◆ WHAT YOU ARE ASKED TO DO ◆
Where does the string "trapezoid" appear in the records? Copy each line that holds it.

◆ SOURCE MATERIAL ◆
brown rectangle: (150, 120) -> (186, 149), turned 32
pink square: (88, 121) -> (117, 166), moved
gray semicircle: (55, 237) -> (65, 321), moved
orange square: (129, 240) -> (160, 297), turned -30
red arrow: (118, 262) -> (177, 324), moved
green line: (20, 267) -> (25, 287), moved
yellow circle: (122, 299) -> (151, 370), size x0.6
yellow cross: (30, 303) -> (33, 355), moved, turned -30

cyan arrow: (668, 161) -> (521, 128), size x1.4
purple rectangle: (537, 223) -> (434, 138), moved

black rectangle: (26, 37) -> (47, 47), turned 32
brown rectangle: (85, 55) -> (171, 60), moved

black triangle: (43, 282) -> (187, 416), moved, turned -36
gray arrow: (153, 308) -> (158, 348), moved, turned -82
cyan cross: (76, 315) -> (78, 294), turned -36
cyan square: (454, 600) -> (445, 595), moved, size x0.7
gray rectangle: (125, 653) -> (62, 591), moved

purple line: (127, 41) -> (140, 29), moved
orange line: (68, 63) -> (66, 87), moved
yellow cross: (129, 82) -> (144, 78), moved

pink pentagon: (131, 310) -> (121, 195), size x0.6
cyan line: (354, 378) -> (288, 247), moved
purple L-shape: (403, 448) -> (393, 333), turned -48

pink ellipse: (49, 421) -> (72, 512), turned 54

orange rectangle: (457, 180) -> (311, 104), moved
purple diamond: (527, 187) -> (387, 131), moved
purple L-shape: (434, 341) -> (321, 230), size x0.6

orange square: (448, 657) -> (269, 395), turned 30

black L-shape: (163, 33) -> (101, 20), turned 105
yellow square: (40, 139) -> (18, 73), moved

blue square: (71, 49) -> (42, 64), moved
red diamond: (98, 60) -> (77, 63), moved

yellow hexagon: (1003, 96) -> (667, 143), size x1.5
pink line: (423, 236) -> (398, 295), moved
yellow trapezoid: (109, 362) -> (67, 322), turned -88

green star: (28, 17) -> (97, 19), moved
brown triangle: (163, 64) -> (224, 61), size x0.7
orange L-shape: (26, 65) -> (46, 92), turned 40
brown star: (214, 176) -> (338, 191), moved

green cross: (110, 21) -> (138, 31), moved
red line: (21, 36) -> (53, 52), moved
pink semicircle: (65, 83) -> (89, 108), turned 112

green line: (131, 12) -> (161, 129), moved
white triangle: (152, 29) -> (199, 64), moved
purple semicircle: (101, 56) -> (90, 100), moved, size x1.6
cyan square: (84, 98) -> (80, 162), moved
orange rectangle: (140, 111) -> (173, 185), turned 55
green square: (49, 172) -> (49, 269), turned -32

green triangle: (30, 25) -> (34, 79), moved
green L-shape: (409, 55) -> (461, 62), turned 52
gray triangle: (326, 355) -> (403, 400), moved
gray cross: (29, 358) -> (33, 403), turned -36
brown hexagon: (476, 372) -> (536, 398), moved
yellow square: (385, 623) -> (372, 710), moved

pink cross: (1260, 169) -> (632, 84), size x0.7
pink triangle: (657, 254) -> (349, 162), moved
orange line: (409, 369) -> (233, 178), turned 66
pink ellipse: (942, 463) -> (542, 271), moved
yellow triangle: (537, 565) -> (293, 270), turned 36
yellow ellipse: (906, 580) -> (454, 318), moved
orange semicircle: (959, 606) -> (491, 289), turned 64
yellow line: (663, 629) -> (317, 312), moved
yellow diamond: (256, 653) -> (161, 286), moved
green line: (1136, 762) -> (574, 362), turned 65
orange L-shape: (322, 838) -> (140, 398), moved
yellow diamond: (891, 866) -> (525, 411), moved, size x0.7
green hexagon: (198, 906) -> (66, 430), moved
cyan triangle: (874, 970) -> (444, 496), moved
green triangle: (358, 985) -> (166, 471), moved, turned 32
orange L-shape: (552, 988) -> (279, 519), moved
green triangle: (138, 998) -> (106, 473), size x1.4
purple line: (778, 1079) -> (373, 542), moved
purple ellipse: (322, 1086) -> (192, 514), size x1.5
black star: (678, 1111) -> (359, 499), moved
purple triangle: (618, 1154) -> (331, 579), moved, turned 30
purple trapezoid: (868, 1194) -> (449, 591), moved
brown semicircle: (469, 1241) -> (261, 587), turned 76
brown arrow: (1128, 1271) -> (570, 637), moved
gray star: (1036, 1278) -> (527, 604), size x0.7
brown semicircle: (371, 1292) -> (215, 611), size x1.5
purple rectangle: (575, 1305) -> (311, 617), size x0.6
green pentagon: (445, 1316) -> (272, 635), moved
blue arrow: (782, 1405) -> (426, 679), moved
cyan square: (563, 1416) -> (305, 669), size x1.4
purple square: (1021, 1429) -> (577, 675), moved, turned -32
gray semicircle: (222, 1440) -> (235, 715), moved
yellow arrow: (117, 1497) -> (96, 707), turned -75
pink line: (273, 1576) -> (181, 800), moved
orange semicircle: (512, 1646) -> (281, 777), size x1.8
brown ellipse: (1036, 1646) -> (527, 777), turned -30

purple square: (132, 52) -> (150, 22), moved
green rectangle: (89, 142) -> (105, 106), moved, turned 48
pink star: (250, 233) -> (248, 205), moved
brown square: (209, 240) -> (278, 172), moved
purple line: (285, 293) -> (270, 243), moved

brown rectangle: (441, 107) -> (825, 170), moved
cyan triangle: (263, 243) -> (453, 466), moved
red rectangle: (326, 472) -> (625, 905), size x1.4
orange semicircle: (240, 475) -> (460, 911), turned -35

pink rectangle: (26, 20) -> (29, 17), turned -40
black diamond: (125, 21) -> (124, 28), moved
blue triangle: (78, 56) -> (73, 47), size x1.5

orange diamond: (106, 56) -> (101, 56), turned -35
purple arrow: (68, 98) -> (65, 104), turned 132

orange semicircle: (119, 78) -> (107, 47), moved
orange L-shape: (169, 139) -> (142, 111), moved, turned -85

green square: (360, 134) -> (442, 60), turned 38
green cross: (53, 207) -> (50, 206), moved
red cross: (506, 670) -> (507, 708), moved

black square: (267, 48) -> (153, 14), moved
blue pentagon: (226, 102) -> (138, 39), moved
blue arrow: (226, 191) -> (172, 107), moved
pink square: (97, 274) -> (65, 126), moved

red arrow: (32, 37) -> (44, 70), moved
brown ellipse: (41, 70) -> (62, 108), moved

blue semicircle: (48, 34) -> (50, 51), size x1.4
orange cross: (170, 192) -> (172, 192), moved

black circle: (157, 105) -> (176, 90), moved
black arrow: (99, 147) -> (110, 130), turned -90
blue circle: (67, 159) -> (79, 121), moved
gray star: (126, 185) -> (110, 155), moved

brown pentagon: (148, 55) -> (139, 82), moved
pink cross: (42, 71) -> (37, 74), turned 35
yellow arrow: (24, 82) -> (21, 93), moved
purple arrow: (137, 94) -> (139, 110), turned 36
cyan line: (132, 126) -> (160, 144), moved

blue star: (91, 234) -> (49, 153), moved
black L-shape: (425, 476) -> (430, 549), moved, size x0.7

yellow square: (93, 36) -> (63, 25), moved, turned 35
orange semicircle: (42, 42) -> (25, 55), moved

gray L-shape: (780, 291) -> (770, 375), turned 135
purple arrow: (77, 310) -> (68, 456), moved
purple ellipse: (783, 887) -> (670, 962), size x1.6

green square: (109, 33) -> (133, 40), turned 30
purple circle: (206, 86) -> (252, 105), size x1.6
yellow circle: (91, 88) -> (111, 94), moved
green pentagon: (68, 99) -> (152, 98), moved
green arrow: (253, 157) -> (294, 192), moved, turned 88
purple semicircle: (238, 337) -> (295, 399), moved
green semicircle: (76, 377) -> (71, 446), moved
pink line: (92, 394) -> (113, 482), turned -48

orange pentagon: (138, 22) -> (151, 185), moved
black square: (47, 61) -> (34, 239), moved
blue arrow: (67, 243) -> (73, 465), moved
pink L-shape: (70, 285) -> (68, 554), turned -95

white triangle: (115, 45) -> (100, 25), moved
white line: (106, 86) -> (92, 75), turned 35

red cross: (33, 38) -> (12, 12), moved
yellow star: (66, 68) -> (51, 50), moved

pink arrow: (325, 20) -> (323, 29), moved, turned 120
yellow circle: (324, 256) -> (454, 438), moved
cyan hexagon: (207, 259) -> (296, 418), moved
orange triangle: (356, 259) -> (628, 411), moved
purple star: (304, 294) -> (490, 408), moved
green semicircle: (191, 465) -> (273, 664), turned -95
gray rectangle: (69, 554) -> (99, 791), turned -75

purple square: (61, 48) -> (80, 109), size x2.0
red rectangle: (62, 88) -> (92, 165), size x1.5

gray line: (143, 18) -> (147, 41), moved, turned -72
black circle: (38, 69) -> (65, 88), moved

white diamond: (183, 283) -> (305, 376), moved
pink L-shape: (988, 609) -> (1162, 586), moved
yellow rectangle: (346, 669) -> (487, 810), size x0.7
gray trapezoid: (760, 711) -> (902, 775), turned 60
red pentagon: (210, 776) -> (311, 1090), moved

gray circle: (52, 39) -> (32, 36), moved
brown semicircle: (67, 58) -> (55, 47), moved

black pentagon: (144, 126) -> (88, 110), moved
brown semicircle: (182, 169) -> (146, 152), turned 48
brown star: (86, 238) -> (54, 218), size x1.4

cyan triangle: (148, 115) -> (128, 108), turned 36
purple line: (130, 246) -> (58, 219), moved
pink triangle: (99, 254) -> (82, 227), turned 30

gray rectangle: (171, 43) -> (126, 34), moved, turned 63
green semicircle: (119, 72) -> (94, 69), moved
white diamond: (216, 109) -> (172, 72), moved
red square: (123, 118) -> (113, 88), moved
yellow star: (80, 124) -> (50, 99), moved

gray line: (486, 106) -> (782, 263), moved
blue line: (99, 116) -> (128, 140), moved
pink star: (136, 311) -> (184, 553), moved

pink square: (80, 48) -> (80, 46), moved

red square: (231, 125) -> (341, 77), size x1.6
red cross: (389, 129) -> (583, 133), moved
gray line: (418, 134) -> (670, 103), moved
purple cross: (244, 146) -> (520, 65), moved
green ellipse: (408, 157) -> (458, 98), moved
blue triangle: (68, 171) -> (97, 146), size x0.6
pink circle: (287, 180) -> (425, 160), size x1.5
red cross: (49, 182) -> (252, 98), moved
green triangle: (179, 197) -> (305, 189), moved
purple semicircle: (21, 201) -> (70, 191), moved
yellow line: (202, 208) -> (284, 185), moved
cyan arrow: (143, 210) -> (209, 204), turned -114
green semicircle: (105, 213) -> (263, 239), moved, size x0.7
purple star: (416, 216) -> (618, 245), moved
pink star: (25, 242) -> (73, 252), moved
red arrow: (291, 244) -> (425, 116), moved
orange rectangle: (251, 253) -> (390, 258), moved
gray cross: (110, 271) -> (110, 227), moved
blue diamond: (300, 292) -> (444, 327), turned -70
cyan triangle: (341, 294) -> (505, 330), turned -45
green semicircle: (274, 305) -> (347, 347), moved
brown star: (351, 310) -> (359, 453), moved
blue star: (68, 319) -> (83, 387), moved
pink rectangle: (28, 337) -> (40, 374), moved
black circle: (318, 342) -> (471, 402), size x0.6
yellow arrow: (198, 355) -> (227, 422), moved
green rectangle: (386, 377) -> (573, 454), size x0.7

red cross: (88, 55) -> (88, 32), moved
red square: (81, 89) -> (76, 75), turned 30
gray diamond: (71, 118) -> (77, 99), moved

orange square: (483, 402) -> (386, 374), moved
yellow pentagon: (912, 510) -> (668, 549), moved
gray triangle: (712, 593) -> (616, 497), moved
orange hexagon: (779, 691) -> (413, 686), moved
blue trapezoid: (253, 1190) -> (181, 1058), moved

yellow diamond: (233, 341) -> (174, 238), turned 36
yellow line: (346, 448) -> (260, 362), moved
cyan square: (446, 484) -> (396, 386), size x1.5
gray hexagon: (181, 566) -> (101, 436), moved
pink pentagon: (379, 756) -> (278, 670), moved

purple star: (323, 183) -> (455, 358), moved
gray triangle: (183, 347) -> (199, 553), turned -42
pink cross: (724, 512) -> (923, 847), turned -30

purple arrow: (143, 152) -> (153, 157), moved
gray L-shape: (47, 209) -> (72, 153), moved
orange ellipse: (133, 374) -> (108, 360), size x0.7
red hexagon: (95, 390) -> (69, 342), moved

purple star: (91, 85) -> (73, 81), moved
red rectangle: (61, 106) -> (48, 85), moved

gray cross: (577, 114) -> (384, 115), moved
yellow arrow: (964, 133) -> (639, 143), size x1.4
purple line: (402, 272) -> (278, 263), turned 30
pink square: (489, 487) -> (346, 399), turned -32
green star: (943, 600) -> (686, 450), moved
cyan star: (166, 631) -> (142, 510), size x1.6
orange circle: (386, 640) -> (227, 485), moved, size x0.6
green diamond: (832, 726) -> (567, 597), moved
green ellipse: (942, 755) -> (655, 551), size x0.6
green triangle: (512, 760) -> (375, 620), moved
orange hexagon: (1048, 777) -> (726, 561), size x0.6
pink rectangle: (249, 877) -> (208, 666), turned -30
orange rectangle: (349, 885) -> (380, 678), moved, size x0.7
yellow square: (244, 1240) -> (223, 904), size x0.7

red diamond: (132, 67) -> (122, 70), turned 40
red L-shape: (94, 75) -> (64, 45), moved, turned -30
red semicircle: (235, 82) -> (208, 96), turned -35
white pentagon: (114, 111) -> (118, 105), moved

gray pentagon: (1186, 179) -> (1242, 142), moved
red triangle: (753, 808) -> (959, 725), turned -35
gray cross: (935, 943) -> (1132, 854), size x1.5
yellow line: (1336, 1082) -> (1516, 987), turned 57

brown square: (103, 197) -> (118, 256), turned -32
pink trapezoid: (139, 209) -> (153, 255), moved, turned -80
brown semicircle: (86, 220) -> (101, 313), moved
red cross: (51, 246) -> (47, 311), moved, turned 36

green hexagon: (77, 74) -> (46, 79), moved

◆ TASK RESULT ◆
yellow trapezoid: (109, 362) -> (67, 322), turned -88
purple trapezoid: (868, 1194) -> (449, 591), moved
gray trapezoid: (760, 711) -> (902, 775), turned 60
blue trapezoid: (253, 1190) -> (181, 1058), moved
pink trapezoid: (139, 209) -> (153, 255), moved, turned -80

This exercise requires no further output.